ACTIVITY
Type out the data again. Keep every line exactly the same.

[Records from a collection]
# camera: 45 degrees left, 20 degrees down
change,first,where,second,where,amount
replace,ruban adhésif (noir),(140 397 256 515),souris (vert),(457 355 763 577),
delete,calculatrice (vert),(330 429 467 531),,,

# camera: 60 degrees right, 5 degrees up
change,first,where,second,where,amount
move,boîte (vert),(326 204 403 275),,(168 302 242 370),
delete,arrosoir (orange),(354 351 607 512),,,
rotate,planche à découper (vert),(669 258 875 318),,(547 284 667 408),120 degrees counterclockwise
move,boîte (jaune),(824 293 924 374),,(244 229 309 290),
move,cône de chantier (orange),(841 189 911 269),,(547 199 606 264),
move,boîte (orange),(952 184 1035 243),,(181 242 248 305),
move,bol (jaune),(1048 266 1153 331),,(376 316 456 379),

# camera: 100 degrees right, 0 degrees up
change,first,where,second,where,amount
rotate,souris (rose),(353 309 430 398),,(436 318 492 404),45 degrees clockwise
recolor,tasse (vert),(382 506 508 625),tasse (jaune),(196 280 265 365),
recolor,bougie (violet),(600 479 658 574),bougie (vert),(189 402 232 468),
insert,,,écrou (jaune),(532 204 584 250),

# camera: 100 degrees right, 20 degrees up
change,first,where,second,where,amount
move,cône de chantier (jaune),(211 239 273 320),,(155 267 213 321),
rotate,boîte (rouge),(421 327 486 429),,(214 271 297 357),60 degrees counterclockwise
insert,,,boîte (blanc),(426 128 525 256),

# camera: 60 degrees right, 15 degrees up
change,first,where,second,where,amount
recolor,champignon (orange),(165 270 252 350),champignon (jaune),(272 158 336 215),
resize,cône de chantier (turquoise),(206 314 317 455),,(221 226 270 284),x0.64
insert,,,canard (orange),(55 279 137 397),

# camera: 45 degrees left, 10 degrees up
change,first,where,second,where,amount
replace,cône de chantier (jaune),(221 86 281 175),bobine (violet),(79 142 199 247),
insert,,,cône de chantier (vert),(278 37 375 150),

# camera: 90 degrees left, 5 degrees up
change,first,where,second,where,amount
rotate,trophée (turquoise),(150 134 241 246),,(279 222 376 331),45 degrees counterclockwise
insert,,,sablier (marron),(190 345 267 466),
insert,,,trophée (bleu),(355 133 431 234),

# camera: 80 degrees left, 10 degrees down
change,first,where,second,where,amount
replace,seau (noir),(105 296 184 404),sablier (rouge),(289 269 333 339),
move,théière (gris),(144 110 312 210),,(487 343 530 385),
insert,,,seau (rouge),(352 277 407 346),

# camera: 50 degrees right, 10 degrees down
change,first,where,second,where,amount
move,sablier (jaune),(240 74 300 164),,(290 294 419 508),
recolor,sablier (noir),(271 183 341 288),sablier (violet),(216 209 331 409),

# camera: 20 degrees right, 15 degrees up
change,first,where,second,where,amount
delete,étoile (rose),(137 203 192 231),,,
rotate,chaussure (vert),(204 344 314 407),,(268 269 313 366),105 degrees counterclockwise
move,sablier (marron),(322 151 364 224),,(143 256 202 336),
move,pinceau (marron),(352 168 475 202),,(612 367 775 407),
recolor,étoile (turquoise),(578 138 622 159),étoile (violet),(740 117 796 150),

SOLUTION FOR THIS PROBLEM
# camera: 45 degrees left, 20 degrees down
change,first,where,second,where,amount
replace,ruban adhésif (noir),(140 397 256 515),souris (vert),(457 355 763 577),
delete,calculatrice (vert),(330 429 467 531),,,

# camera: 60 degrees right, 5 degrees up
change,first,where,second,where,amount
move,boîte (vert),(326 204 403 275),,(168 302 242 370),
delete,arrosoir (orange),(354 351 607 512),,,
rotate,planche à découper (vert),(669 258 875 318),,(547 284 667 408),120 degrees counterclockwise
move,boîte (jaune),(824 293 924 374),,(244 229 309 290),
move,cône de chantier (orange),(841 189 911 269),,(547 199 606 264),
move,boîte (orange),(952 184 1035 243),,(181 242 248 305),
move,bol (jaune),(1048 266 1153 331),,(376 316 456 379),

# camera: 100 degrees right, 0 degrees up
change,first,where,second,where,amount
rotate,souris (rose),(353 309 430 398),,(436 318 492 404),45 degrees clockwise
recolor,tasse (vert),(382 506 508 625),tasse (jaune),(196 280 265 365),
recolor,bougie (violet),(600 479 658 574),bougie (vert),(189 402 232 468),
insert,,,écrou (jaune),(532 204 584 250),

# camera: 100 degrees right, 20 degrees up
change,first,where,second,where,amount
move,cône de chantier (jaune),(211 239 273 320),,(155 267 213 321),
rotate,boîte (rouge),(421 327 486 429),,(214 271 297 357),60 degrees counterclockwise
insert,,,boîte (blanc),(426 128 525 256),

# camera: 60 degrees right, 15 degrees up
change,first,where,second,where,amount
recolor,champignon (orange),(165 270 252 350),champignon (jaune),(272 158 336 215),
resize,cône de chantier (turquoise),(206 314 317 455),,(221 226 270 284),x0.64
insert,,,canard (orange),(55 279 137 397),

# camera: 45 degrees left, 10 degrees up
change,first,where,second,where,amount
replace,cône de chantier (jaune),(221 86 281 175),bobine (violet),(79 142 199 247),
insert,,,cône de chantier (vert),(278 37 375 150),

# camera: 90 degrees left, 5 degrees up
change,first,where,second,where,amount
rotate,trophée (turquoise),(150 134 241 246),,(279 222 376 331),45 degrees counterclockwise
insert,,,sablier (marron),(190 345 267 466),
insert,,,trophée (bleu),(355 133 431 234),

# camera: 80 degrees left, 10 degrees down
change,first,where,second,where,amount
replace,seau (noir),(105 296 184 404),sablier (rouge),(289 269 333 339),
move,théière (gris),(144 110 312 210),,(487 343 530 385),
insert,,,seau (rouge),(352 277 407 346),

# camera: 50 degrees right, 10 degrees down
change,first,where,second,where,amount
move,sablier (jaune),(240 74 300 164),,(290 294 419 508),
recolor,sablier (noir),(271 183 341 288),sablier (violet),(216 209 331 409),

# camera: 20 degrees right, 15 degrees up
change,first,where,second,where,amount
delete,étoile (rose),(137 203 192 231),,,
rotate,chaussure (vert),(204 344 314 407),,(268 269 313 366),105 degrees counterclockwise
move,sablier (marron),(322 151 364 224),,(143 256 202 336),
move,pinceau (marron),(352 168 475 202),,(612 367 775 407),
recolor,étoile (turquoise),(578 138 622 159),étoile (violet),(740 117 796 150),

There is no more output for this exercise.